**WORK TO COMPLETE**
Copy every line of the material below word for word.

**DATA FOR THIS TASK**
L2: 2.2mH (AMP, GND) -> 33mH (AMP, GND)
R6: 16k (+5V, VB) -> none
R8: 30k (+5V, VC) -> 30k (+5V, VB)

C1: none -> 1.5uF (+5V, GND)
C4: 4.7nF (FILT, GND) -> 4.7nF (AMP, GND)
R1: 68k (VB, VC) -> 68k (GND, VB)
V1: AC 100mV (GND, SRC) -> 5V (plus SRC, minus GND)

**RESPONSE BOX**
L2: 2.2mH (AMP, GND) -> 33mH (AMP, GND)
R6: 16k (+5V, VB) -> none
R8: 30k (+5V, VC) -> 30k (+5V, VB)

C1: none -> 1.5uF (+5V, GND)
C4: 4.7nF (FILT, GND) -> 4.7nF (AMP, GND)
R1: 68k (VB, VC) -> 68k (GND, VB)
V1: AC 100mV (GND, SRC) -> 5V (plus SRC, minus GND)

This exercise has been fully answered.